DIRECTIONS FOR THIS TASK → Retype each record exactly, please. Skip none.

(Before-and-after change data)
-----

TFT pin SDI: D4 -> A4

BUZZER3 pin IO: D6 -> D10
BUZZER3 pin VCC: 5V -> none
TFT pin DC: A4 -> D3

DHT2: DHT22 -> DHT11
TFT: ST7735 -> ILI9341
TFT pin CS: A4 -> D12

-----

PROBLEM SOLUTION →
TFT pin SDI: D4 -> A4

BUZZER3 pin IO: D6 -> D10
BUZZER3 pin VCC: 5V -> none
TFT pin DC: A4 -> D3

DHT2: DHT22 -> DHT11
TFT: ST7735 -> ILI9341
TFT pin CS: A4 -> D12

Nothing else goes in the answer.